__Task instructions__. Note each line in the data holding the string "yellow" and report it.
======
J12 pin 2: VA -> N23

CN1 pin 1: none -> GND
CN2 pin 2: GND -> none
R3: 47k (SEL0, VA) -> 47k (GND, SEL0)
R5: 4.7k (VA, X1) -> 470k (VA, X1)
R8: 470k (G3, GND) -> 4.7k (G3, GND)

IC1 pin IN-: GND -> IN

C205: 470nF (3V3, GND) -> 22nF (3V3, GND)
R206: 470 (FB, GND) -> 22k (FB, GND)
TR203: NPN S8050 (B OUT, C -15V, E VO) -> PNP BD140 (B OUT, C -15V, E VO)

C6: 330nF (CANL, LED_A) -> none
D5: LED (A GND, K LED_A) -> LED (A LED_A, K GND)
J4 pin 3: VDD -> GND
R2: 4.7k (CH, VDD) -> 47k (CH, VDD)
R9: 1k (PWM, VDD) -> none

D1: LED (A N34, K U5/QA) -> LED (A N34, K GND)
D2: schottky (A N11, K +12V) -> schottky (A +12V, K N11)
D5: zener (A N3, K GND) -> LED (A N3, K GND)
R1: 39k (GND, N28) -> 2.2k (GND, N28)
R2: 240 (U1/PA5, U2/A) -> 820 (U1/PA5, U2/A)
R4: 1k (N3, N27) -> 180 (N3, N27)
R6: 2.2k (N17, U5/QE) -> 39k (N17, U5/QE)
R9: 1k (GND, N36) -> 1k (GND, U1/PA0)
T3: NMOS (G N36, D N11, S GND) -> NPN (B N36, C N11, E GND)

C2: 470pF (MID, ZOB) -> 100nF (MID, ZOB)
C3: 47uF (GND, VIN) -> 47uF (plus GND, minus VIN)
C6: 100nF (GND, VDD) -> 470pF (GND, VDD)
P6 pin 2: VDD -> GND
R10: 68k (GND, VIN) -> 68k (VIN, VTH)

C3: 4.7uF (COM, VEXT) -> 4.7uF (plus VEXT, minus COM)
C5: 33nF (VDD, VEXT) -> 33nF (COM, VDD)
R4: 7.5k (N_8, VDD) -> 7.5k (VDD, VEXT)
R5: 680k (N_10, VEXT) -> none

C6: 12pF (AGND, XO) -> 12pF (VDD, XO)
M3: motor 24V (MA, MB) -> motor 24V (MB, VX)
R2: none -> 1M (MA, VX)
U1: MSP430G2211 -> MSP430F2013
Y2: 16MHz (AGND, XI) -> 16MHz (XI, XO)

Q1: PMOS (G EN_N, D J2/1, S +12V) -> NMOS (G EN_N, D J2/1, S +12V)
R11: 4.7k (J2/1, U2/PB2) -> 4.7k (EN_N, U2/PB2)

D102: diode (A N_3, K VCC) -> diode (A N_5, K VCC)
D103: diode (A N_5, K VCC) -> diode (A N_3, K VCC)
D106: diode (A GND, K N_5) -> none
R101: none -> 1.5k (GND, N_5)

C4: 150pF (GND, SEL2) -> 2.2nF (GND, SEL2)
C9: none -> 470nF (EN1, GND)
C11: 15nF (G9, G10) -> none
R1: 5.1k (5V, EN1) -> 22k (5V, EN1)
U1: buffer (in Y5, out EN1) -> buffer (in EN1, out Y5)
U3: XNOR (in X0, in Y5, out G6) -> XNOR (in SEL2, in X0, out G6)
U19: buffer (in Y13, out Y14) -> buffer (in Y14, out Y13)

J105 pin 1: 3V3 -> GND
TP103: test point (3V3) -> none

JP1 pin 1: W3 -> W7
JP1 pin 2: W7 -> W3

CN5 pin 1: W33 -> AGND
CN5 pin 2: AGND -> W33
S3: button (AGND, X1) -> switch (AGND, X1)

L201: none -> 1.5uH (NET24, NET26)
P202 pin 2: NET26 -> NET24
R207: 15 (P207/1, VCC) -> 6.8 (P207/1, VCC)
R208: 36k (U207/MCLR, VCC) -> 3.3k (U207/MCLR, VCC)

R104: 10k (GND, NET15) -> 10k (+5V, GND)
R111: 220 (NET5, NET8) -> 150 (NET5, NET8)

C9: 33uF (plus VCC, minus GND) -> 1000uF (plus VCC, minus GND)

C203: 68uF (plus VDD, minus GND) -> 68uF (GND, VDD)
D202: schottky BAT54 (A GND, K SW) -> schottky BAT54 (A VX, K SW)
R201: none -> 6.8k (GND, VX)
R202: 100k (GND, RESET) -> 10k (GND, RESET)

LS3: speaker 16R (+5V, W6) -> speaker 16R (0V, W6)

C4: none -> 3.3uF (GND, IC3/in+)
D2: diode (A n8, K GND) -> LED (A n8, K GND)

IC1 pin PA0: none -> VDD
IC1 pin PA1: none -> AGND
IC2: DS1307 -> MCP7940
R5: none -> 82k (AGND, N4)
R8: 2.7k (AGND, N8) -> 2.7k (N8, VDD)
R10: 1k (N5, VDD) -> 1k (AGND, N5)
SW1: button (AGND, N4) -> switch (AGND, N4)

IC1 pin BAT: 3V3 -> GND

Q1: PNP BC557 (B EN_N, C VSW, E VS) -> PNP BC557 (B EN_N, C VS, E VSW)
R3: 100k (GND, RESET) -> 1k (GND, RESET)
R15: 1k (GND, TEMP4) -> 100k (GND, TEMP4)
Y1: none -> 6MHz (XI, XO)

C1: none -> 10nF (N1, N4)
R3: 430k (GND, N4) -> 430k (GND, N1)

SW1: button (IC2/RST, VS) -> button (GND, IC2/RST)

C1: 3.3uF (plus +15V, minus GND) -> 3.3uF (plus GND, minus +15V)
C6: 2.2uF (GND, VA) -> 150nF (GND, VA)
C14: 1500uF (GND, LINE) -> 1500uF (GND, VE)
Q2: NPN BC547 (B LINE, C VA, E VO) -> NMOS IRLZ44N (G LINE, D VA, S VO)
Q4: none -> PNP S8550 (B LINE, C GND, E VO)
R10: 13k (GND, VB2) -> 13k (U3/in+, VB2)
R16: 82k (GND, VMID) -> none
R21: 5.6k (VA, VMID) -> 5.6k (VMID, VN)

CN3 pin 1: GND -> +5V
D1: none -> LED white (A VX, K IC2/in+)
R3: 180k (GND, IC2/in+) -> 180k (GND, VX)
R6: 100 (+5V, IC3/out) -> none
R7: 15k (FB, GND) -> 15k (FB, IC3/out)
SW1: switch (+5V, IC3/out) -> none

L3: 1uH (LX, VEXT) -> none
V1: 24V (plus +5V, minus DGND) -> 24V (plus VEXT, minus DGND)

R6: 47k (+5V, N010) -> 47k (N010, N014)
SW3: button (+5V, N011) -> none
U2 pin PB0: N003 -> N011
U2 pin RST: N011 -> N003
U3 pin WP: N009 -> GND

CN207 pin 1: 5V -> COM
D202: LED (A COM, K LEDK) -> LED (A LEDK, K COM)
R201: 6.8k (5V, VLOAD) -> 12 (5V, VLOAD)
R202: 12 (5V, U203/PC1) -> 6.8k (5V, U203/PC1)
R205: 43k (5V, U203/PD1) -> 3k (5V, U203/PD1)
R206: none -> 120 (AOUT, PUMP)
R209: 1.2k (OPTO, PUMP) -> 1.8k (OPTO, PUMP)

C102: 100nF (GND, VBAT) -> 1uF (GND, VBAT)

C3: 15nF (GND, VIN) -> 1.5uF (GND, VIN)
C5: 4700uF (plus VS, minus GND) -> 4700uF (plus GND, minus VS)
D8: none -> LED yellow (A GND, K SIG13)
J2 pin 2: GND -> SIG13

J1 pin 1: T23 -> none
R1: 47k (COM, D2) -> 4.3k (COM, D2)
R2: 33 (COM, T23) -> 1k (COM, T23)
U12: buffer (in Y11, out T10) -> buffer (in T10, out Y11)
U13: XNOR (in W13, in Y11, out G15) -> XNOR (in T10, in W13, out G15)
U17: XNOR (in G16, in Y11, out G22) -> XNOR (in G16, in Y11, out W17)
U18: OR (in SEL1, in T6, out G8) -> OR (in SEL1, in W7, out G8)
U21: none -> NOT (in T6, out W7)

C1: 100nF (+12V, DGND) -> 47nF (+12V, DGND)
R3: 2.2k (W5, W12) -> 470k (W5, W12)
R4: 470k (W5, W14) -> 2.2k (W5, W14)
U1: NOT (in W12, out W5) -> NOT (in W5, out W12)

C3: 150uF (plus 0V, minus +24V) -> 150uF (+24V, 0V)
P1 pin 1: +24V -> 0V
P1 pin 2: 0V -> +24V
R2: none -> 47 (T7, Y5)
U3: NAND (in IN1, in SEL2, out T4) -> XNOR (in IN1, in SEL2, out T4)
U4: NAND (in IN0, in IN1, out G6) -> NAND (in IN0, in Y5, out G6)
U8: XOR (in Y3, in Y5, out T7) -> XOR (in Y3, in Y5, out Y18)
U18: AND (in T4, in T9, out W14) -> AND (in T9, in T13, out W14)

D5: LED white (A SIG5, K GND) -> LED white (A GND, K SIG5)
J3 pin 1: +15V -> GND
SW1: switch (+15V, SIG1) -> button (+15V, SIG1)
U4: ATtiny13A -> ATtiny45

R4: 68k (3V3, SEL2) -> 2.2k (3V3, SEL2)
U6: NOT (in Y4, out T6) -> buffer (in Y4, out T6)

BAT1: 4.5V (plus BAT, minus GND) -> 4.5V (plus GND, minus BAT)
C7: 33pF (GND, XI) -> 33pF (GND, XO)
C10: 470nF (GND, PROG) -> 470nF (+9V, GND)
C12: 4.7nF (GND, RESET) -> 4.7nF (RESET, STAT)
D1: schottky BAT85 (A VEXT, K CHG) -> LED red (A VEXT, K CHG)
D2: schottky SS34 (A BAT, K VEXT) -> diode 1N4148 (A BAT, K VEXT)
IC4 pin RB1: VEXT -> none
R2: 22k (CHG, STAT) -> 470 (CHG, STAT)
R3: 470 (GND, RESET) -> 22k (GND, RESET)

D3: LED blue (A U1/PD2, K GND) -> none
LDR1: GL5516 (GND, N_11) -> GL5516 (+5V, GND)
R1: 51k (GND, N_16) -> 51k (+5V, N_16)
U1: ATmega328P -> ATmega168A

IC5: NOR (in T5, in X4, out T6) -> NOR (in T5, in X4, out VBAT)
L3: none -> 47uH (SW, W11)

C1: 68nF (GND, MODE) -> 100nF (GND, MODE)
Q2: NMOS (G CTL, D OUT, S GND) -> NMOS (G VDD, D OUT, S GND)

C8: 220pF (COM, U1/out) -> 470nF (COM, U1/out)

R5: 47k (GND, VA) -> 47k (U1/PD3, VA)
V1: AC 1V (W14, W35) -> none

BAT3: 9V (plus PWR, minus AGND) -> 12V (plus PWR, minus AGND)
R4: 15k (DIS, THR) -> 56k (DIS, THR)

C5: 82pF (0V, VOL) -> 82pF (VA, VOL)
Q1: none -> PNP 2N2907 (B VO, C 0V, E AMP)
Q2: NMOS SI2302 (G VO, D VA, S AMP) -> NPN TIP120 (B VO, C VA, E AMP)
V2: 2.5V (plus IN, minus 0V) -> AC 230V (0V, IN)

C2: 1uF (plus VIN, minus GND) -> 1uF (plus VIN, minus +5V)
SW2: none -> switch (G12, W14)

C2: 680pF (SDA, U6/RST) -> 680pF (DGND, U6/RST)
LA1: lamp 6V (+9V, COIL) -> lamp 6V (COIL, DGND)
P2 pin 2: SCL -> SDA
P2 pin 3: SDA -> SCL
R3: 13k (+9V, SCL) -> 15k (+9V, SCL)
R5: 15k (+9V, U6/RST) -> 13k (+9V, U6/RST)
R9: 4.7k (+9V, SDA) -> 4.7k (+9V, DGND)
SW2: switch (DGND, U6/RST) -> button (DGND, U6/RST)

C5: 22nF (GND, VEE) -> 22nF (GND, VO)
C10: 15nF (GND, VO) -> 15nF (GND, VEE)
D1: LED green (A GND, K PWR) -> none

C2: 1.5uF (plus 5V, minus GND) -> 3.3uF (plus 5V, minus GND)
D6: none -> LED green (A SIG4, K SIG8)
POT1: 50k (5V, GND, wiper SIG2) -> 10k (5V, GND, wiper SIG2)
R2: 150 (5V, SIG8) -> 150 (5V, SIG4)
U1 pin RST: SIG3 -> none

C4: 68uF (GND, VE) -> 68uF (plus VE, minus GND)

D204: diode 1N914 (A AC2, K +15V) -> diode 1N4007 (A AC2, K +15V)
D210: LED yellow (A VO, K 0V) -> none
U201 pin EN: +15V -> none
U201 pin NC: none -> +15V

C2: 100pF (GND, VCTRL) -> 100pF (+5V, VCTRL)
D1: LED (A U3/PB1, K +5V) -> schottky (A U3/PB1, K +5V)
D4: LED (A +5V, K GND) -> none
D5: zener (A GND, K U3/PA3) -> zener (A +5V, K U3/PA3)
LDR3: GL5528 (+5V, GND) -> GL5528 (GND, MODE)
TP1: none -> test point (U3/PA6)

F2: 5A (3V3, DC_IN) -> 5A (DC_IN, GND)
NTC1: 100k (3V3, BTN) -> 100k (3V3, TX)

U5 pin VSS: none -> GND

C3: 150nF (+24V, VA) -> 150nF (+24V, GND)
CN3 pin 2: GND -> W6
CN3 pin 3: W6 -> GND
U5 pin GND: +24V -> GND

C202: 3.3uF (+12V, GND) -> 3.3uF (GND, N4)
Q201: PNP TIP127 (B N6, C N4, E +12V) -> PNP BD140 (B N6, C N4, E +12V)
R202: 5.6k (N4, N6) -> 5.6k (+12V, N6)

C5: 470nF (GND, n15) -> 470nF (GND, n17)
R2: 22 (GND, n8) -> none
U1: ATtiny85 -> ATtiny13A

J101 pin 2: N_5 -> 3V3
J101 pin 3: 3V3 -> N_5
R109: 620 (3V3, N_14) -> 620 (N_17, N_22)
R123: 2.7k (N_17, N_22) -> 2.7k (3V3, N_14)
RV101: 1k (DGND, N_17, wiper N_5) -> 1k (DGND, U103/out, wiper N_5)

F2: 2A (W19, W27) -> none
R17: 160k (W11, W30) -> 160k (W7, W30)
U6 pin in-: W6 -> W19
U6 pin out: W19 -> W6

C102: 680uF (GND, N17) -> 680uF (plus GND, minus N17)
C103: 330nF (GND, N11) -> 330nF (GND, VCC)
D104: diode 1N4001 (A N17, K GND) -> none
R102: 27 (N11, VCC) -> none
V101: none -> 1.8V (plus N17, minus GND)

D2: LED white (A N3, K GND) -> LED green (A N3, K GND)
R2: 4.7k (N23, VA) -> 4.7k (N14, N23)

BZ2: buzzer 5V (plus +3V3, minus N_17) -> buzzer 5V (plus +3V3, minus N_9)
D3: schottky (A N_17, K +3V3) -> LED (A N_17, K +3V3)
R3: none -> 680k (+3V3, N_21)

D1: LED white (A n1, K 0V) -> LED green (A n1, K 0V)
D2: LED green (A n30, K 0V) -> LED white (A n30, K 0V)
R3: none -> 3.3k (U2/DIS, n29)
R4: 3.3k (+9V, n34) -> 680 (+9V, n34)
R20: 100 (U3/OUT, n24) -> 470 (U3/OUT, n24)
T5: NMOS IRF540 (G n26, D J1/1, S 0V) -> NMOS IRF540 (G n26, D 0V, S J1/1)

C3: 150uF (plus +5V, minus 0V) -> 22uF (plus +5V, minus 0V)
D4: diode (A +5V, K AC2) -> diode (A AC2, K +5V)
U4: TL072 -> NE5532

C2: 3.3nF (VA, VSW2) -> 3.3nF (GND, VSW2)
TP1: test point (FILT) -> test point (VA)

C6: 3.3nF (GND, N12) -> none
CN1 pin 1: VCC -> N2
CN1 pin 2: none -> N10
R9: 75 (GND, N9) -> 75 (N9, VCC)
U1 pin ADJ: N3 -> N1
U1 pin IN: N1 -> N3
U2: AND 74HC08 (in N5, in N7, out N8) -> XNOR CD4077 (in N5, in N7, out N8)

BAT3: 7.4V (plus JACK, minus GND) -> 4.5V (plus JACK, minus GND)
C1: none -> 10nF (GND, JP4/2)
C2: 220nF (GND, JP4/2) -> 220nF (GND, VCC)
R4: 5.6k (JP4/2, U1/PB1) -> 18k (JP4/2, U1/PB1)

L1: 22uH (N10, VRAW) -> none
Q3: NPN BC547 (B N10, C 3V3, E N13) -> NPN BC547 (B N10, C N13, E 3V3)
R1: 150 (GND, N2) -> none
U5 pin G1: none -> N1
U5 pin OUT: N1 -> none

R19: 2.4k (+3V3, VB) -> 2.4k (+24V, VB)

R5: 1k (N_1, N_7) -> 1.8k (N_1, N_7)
======
__Result__.
D8: none -> LED yellow (A GND, K SIG13)
D210: LED yellow (A VO, K 0V) -> none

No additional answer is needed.